Input data:

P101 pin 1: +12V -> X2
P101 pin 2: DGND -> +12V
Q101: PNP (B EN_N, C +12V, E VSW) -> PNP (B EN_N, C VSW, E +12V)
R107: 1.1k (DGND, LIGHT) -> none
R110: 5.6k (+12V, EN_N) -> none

==

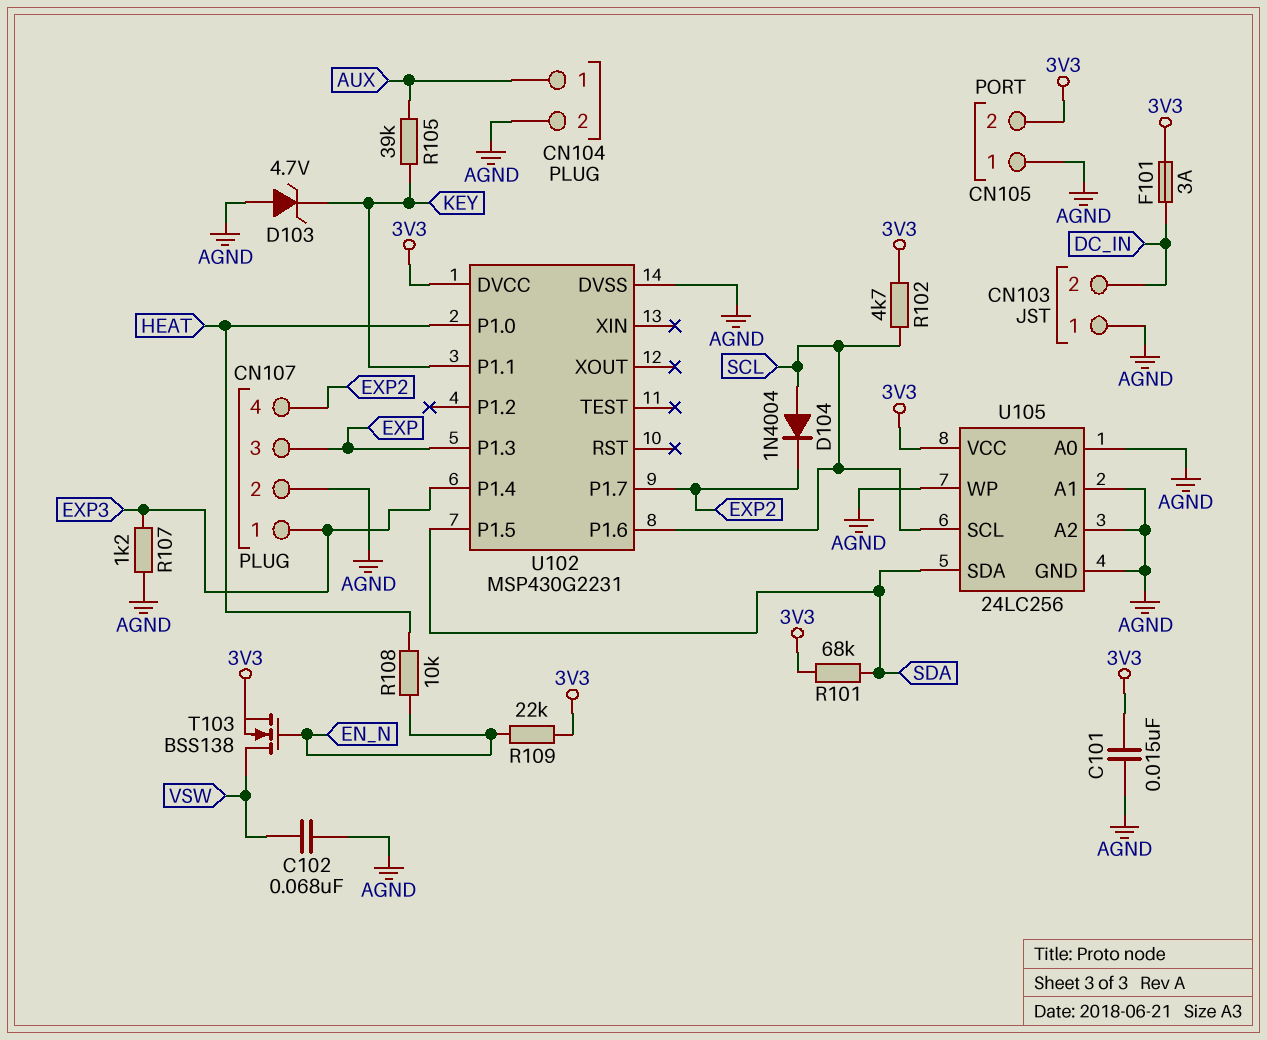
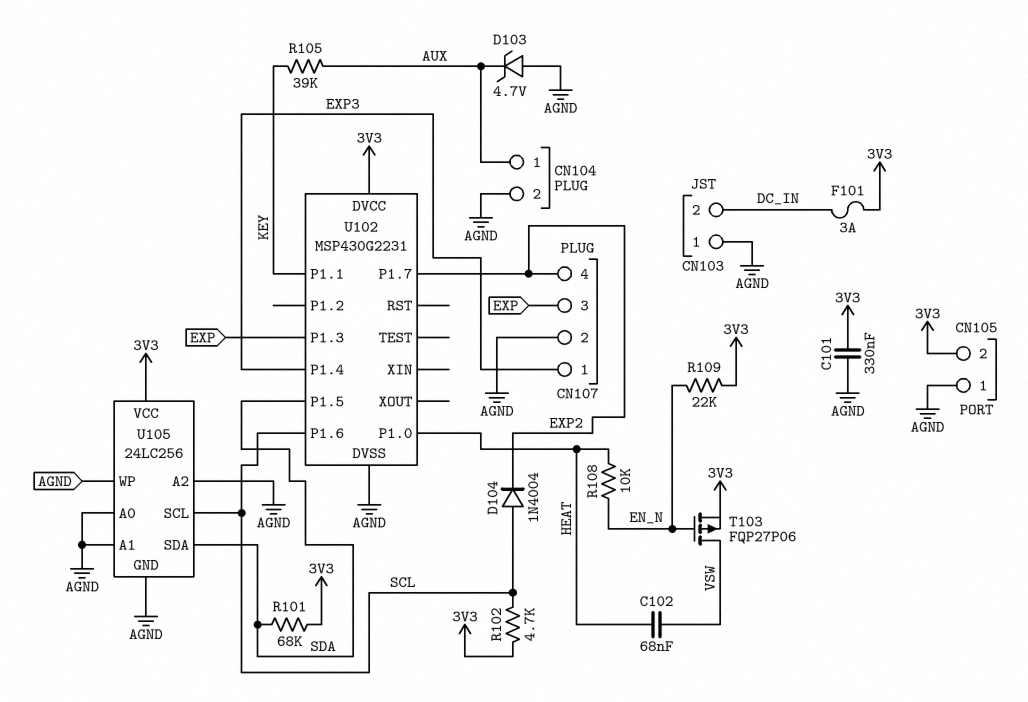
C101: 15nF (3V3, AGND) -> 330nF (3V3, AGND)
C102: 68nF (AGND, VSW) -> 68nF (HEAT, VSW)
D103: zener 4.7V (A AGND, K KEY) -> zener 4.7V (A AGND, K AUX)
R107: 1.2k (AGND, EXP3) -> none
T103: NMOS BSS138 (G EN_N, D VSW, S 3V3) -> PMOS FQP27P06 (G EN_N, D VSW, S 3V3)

---

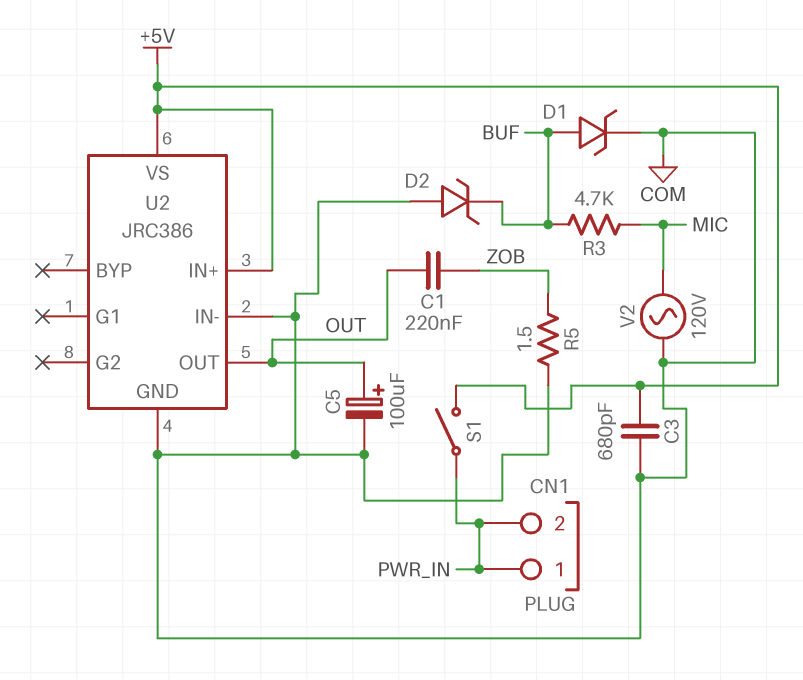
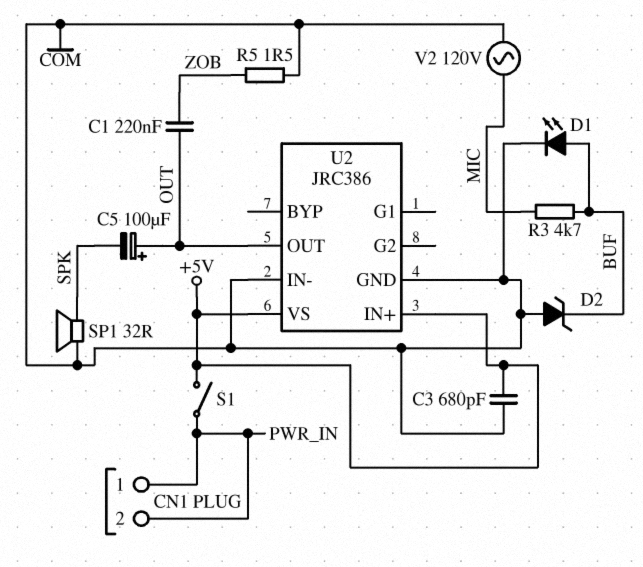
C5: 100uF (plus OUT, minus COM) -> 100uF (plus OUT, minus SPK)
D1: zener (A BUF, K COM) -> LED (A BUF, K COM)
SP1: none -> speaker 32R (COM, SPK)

Exercise: In the entries above, please find the line with "Q101: PNP (B" and the line with "R110: 5.6k (+12V, EN_N) -> none", then write out exactly those two lines and every line between them, and nothing more.

Exercise solution:
Q101: PNP (B EN_N, C +12V, E VSW) -> PNP (B EN_N, C VSW, E +12V)
R107: 1.1k (DGND, LIGHT) -> none
R110: 5.6k (+12V, EN_N) -> none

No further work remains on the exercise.